#### Activity
Please report every line in the entries that contains the string "triangle".

#### Data extracts
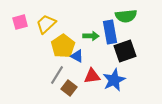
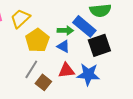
blue rectangle: (110, 32) -> (84, 26), turned -40
blue triangle: (77, 56) -> (63, 46), moved
blue star: (114, 80) -> (88, 74), turned 30

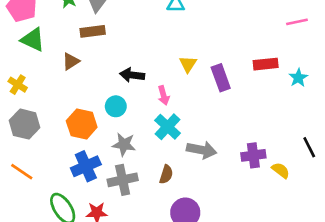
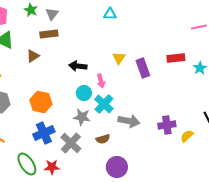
cyan circle: (116, 106) -> (84, 93), moved
gray star: (124, 144) -> (82, 117), moved
yellow semicircle: (281, 170) -> (187, 136), turned -80
brown semicircle: (166, 174) -> (103, 139), turned 56
gray cross: (123, 180) -> (71, 143), turned -35

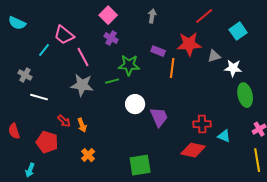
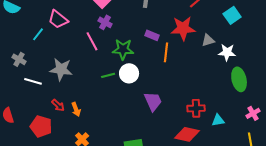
pink line: (83, 57) -> (92, 41), moved
green line: (112, 81) -> (108, 75), moved
gray star: (82, 85) -> (61, 69), moved
white circle: (135, 104) -> (129, 73), moved
cyan triangle: (224, 136) -> (218, 120), turned -32

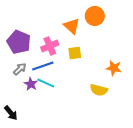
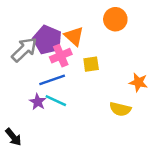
orange triangle: (72, 26) -> (74, 36), moved
purple pentagon: (19, 42) -> (47, 40), moved
gray arrow: (20, 69) -> (24, 50), moved, size x1.6

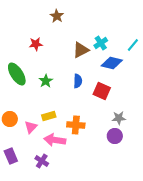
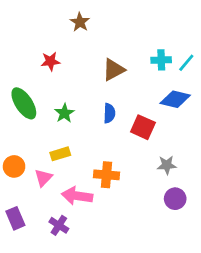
cyan cross: (101, 43) -> (161, 60), moved, turned 32
blue diamond: (112, 63) -> (175, 99), moved
yellow rectangle: (49, 116) -> (60, 154), moved
purple circle: (115, 136) -> (175, 199), moved

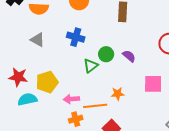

#### Final answer
blue triangle: (77, 56) -> (63, 46), moved
cyan triangle: (224, 136) -> (218, 120), turned -32
orange triangle: (72, 26) -> (74, 36), moved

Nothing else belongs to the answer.